● **EXTRACTED ENTRIES**
####################

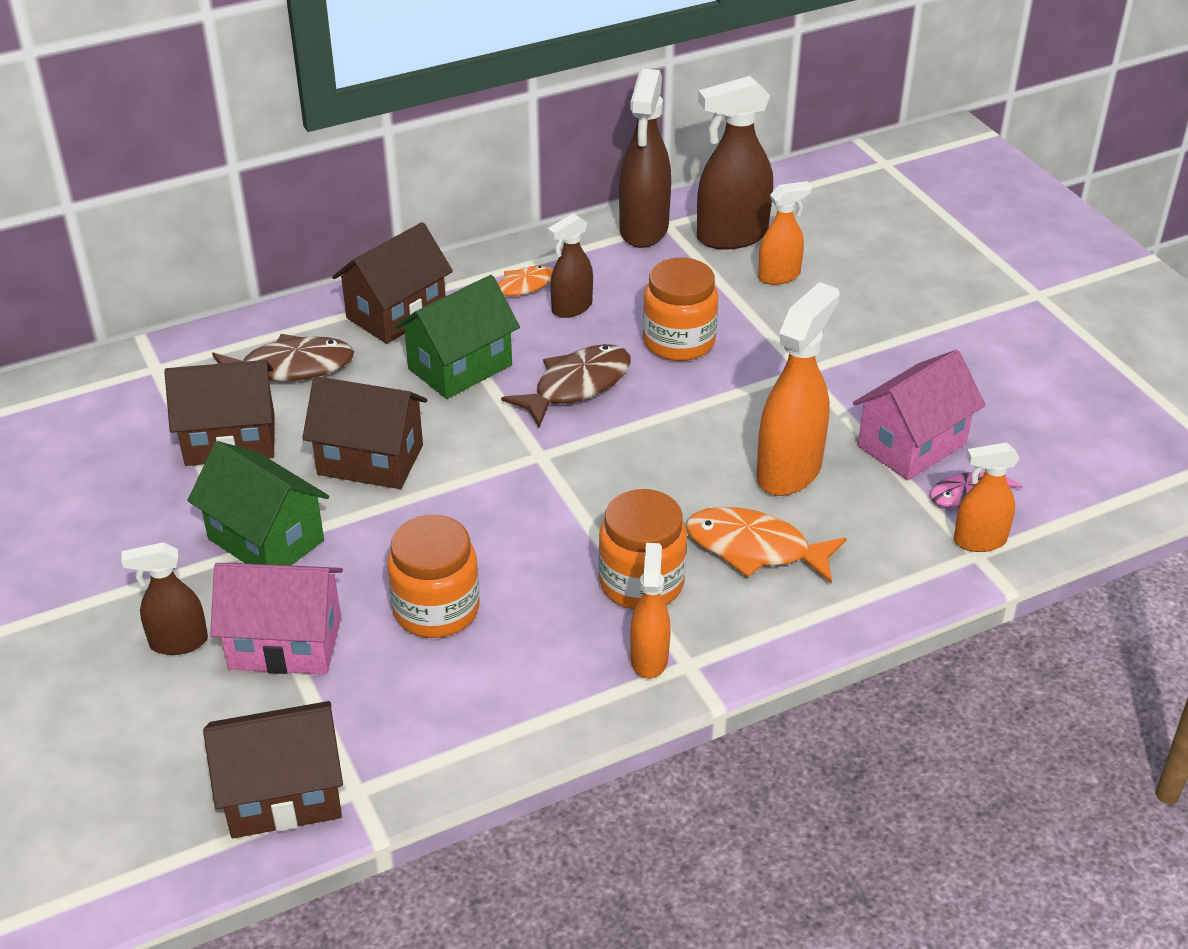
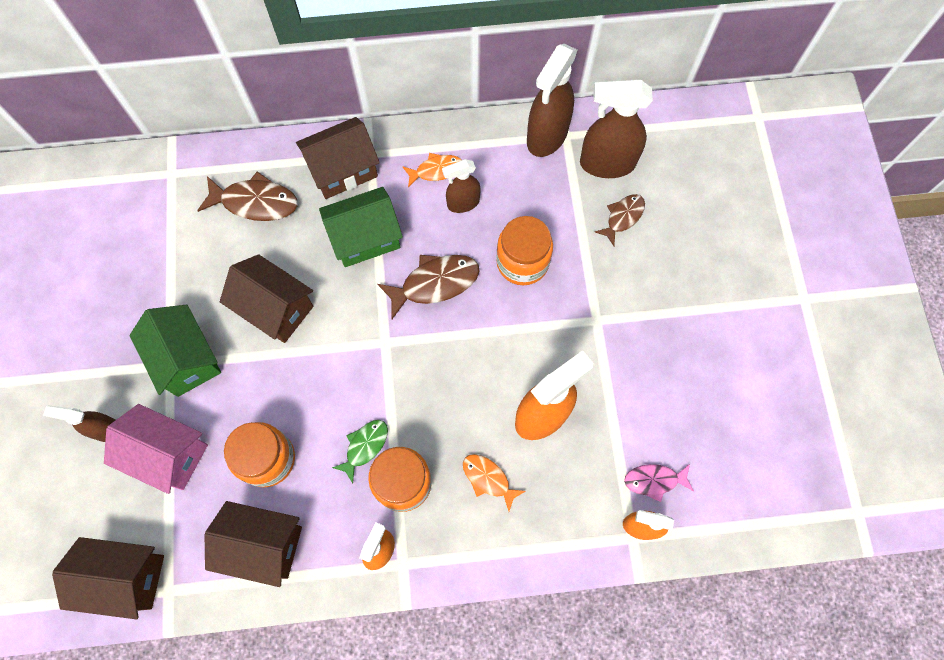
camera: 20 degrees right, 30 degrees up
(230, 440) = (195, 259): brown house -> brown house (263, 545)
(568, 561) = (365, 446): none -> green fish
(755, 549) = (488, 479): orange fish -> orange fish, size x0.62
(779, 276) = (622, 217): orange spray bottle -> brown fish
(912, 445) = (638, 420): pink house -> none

####################

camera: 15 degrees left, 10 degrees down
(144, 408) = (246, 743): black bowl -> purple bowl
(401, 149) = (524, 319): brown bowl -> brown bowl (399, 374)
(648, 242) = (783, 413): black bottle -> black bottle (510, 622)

####################

Only the number is wanted: how many lines in the data include the string "house"?

2